■ **Task details**
The task calls for every entry to be printed word for word, without the images.

○ ○ ○ ○ ○

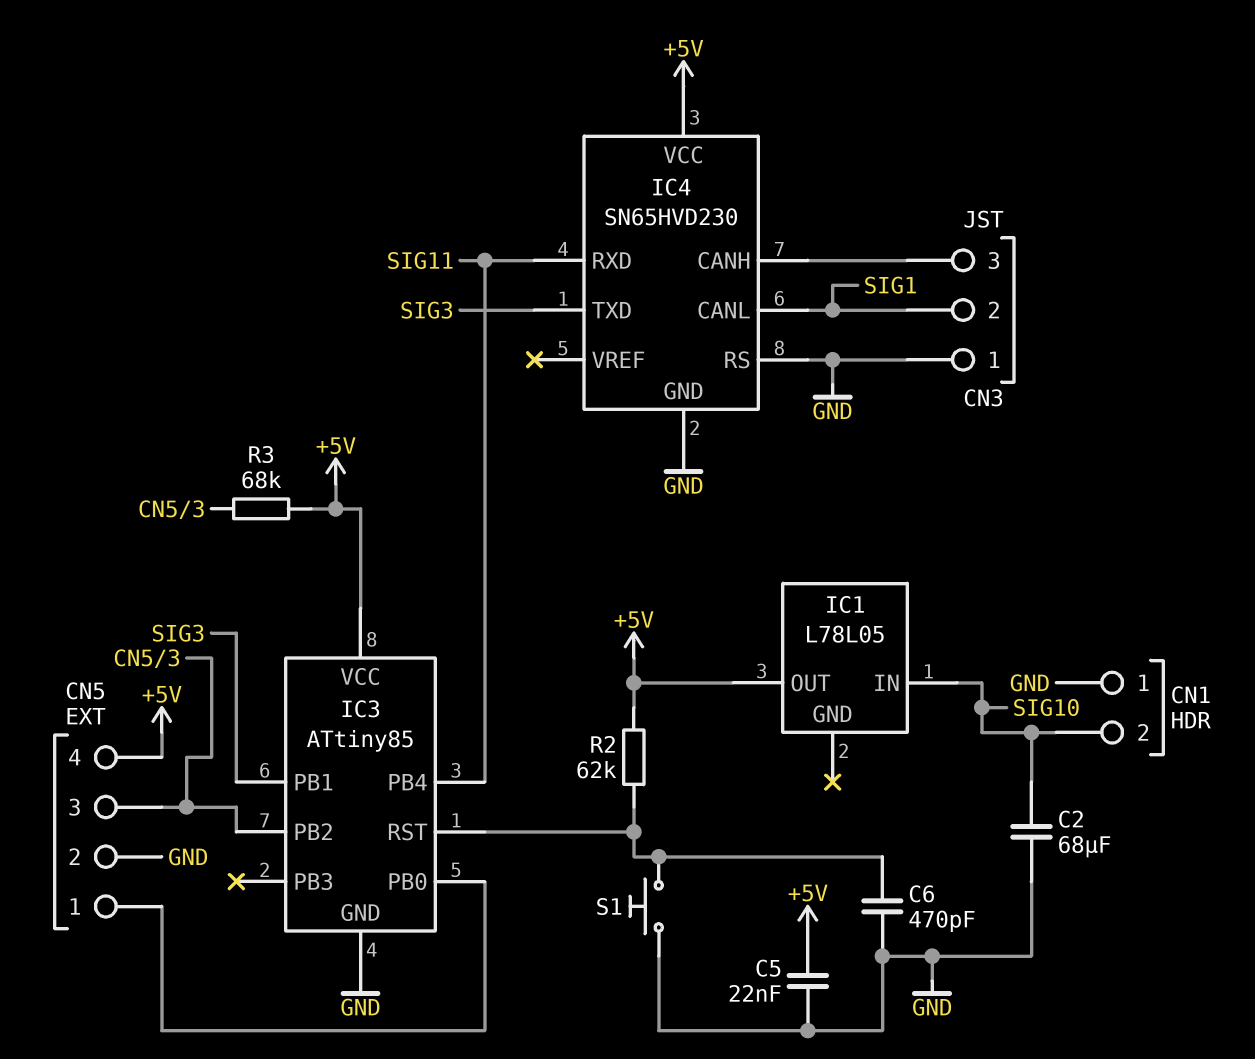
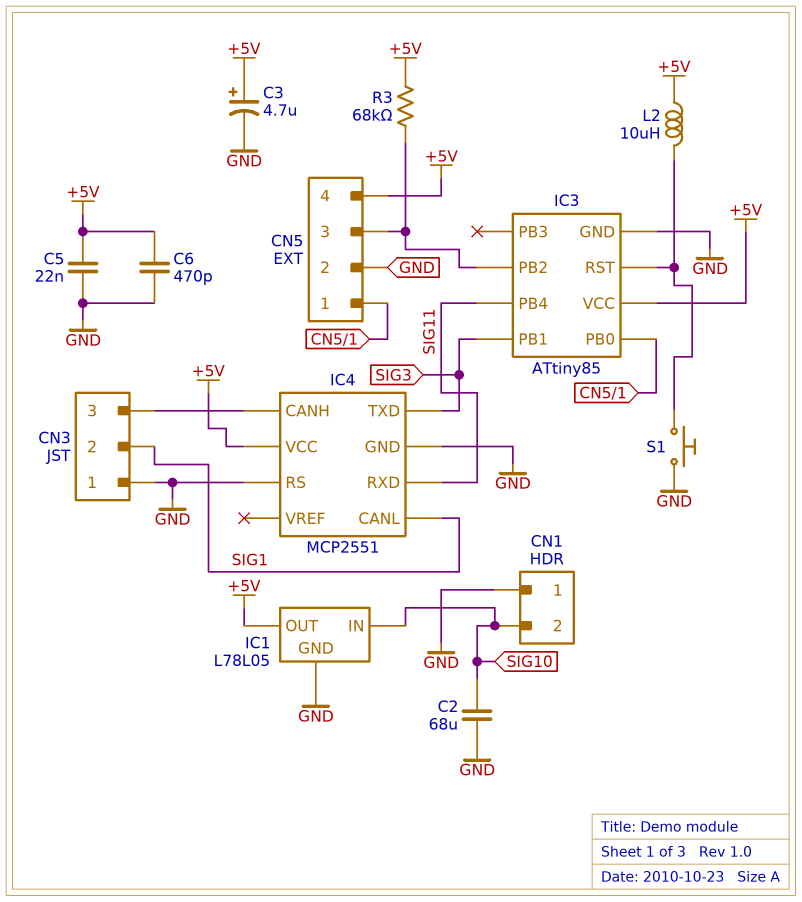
C3: none -> 4.7uF (plus +5V, minus GND)
C6: 470pF (GND, IC3/RST) -> 470pF (+5V, GND)
IC1 pin GND: none -> GND
IC4: SN65HVD230 -> MCP2551
L2: none -> 10uH (+5V, IC3/RST)
R2: 62k (+5V, IC3/RST) -> none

○ ○ ○ ○ ○

■ **Answer space**
C3: none -> 4.7uF (plus +5V, minus GND)
C6: 470pF (GND, IC3/RST) -> 470pF (+5V, GND)
IC1 pin GND: none -> GND
IC4: SN65HVD230 -> MCP2551
L2: none -> 10uH (+5V, IC3/RST)
R2: 62k (+5V, IC3/RST) -> none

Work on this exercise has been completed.